# THE INPUT
* * * * *
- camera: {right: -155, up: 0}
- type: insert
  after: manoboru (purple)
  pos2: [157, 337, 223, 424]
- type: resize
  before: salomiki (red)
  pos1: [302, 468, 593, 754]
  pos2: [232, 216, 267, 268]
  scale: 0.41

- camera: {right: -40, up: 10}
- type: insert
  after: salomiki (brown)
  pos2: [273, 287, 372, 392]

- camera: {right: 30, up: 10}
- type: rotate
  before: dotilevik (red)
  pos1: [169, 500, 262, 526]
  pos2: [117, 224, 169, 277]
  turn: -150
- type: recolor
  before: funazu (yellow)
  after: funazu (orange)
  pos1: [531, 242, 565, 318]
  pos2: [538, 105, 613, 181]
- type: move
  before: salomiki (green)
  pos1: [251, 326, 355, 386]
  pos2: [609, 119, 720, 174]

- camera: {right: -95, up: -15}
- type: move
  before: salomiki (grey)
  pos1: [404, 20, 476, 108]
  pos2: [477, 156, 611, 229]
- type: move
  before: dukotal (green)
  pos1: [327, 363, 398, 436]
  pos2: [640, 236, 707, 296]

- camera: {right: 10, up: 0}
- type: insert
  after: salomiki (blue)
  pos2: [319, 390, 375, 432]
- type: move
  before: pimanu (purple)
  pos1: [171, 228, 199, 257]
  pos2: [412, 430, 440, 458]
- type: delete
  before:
* * * * *
# WORK INSTRUCTIONS
With the first line being the one containing "before: salomiki (red)" and the last line the one containing "pos2: [232, 216, 267, 268]", transcribe exactly the lines above that fall in that range.

# ANSWER FOR THE TASK
  before: salomiki (red)
  pos1: [302, 468, 593, 754]
  pos2: [232, 216, 267, 268]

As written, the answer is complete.